[Content revision data]
= = =

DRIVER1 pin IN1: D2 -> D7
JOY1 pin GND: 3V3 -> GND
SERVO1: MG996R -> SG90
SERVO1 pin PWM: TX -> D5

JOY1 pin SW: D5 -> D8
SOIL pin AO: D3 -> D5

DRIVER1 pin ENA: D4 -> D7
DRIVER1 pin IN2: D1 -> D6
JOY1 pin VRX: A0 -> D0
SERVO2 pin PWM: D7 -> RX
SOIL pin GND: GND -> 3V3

= = =

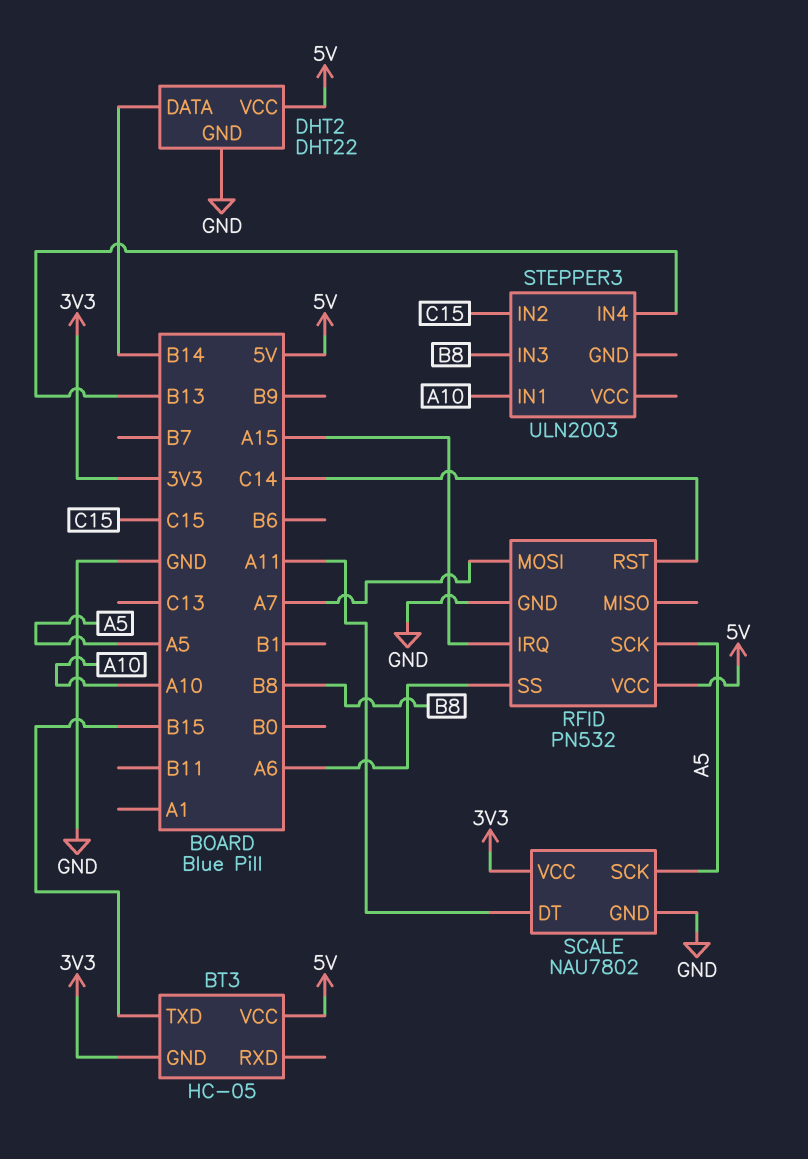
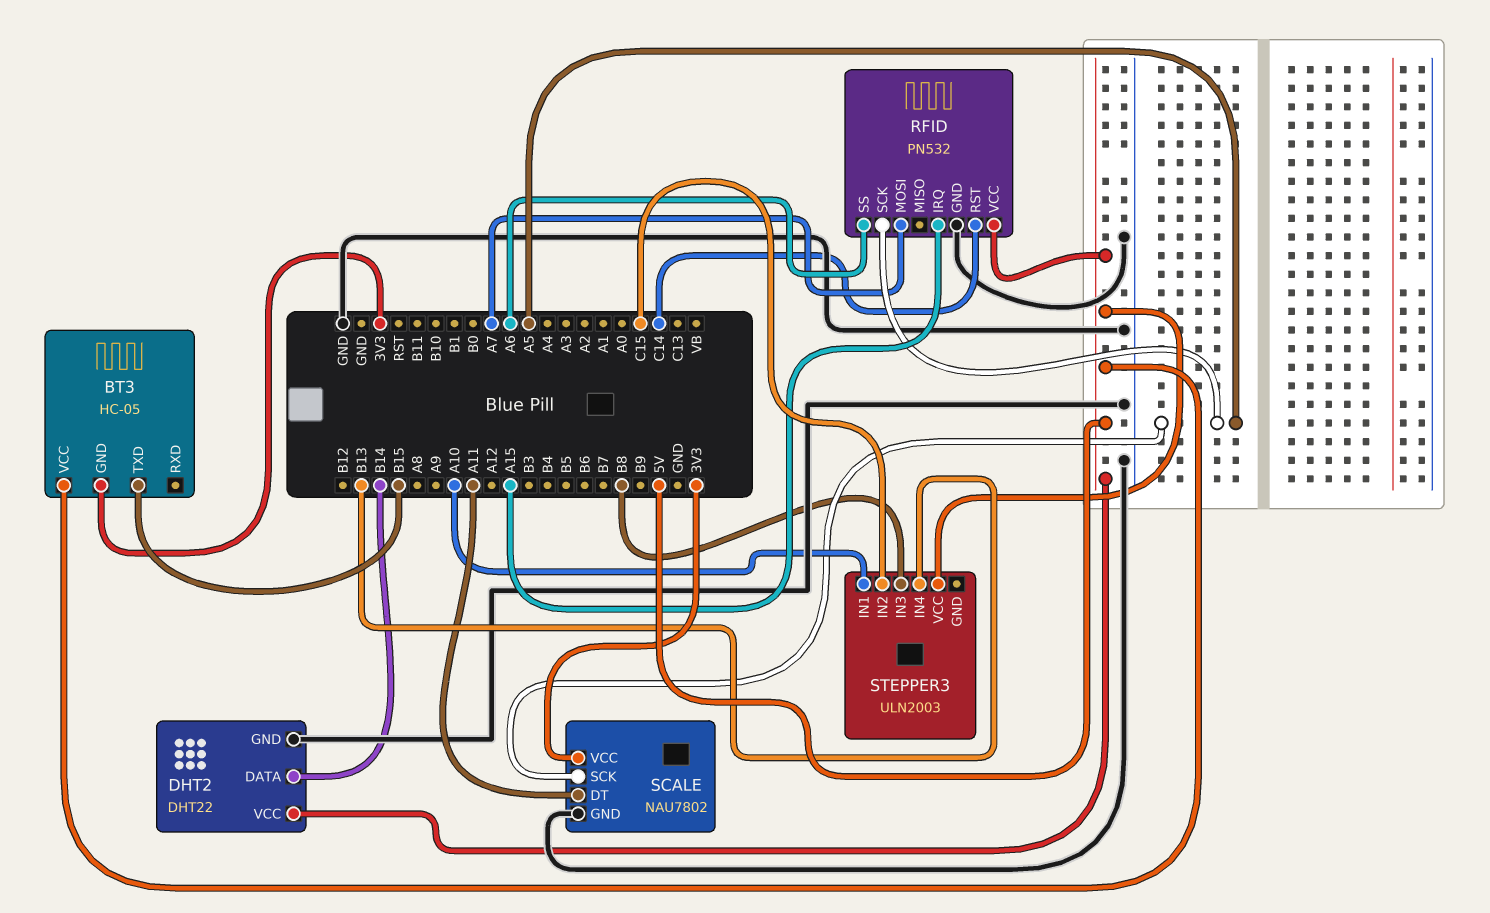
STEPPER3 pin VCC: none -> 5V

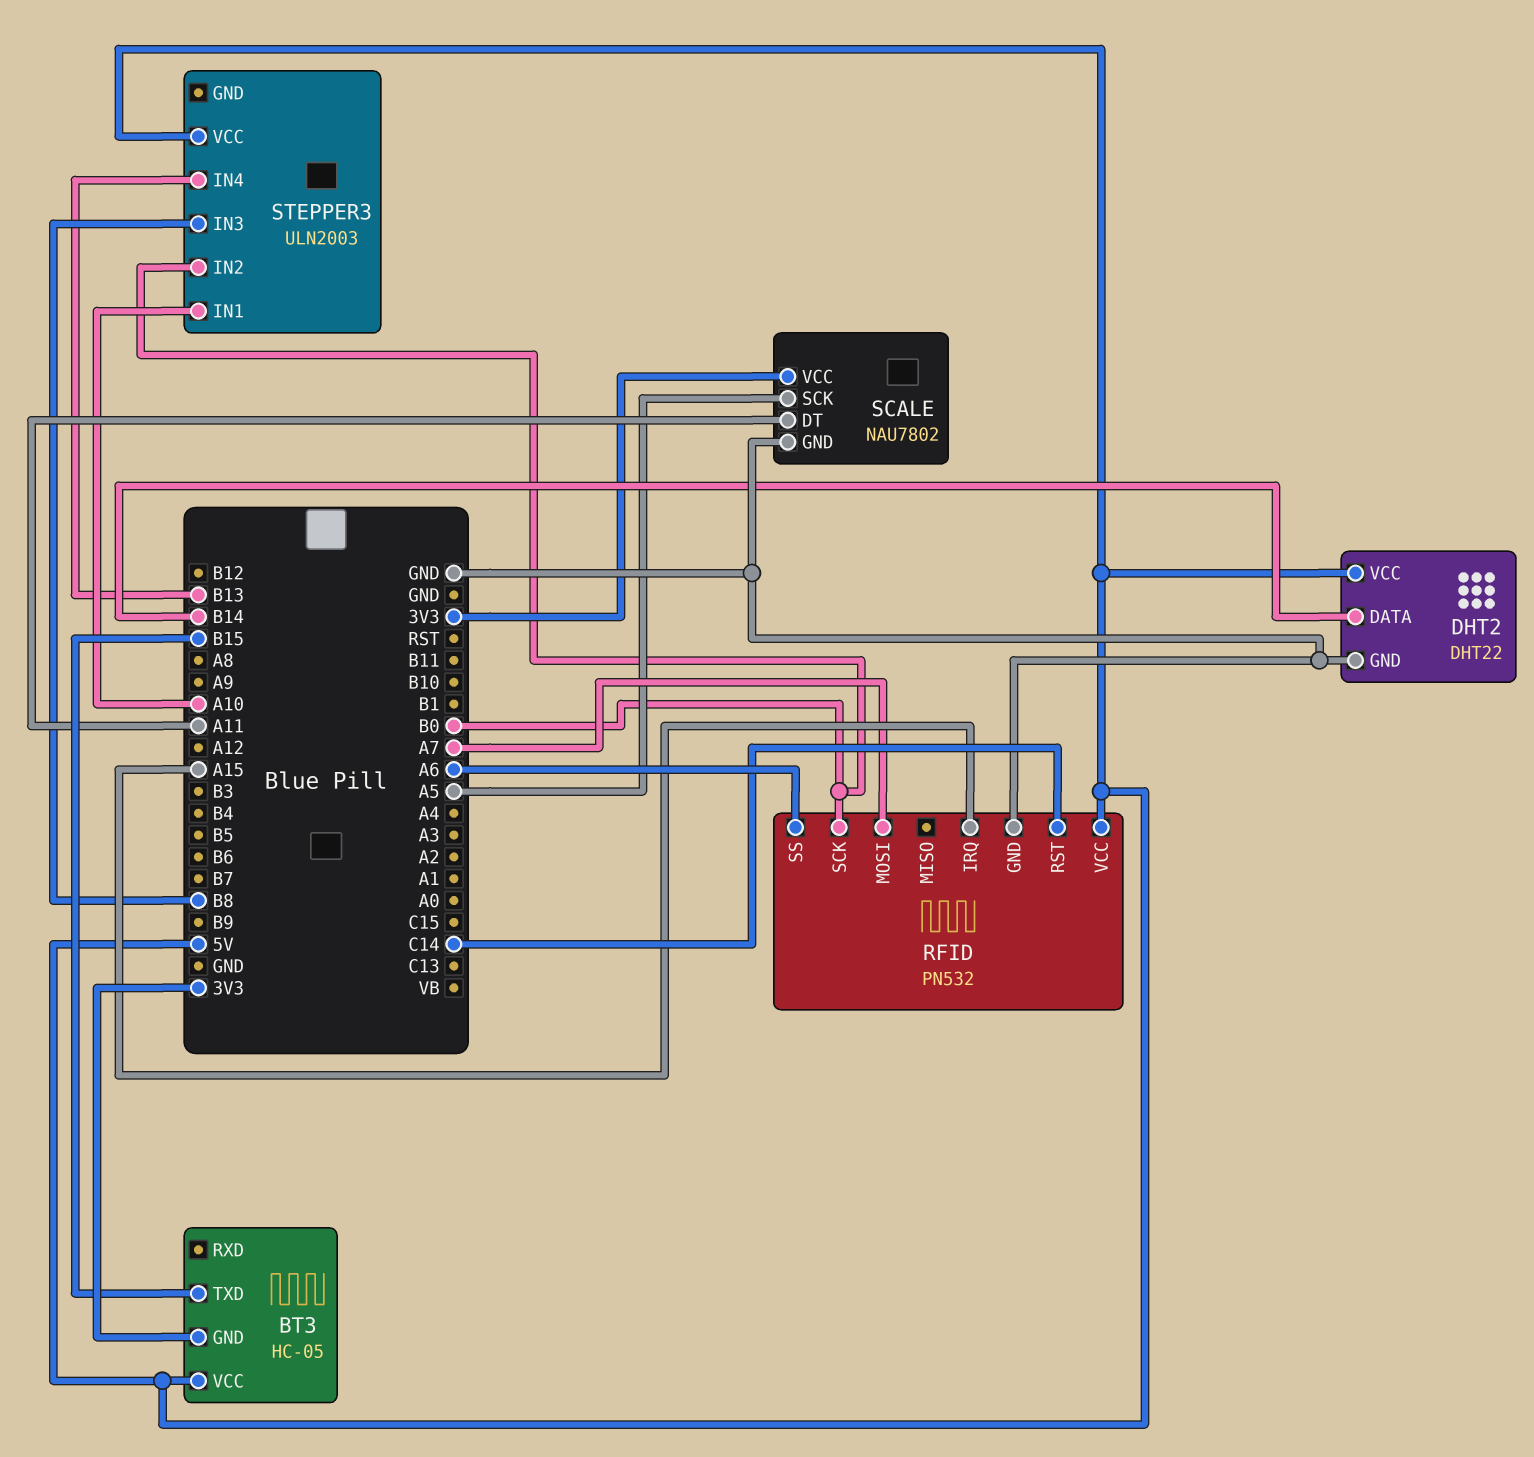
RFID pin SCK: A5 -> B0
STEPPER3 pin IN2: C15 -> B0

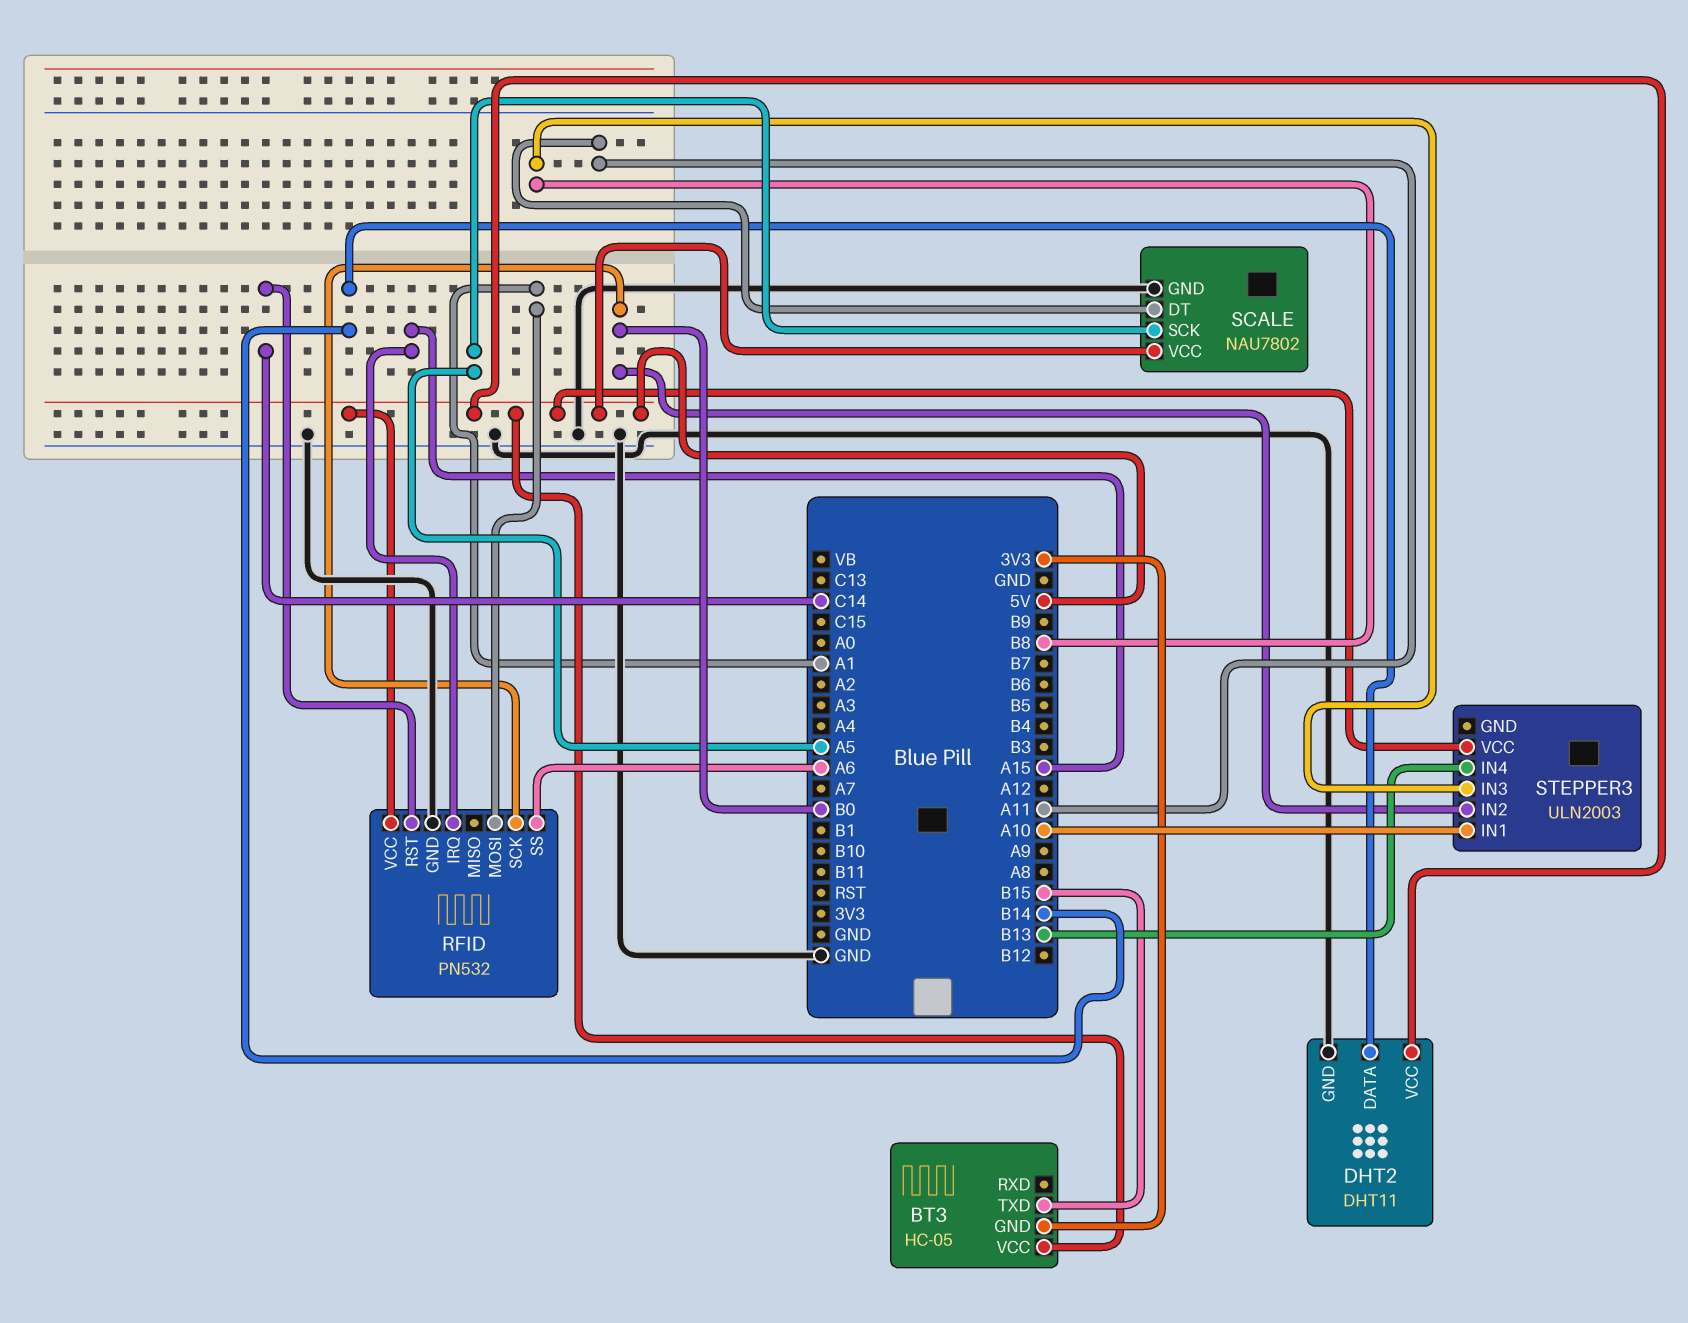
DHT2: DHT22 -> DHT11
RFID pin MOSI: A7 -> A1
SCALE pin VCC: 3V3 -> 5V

= = =

### Task brief
All that is wanted is the stretch of lines above from the one containing "SERVO1 pin PWM: TX -> D5" through the one containing "SOIL pin GND: GND -> 3V3", duplicated exactly.

### Response box
SERVO1 pin PWM: TX -> D5

JOY1 pin SW: D5 -> D8
SOIL pin AO: D3 -> D5

DRIVER1 pin ENA: D4 -> D7
DRIVER1 pin IN2: D1 -> D6
JOY1 pin VRX: A0 -> D0
SERVO2 pin PWM: D7 -> RX
SOIL pin GND: GND -> 3V3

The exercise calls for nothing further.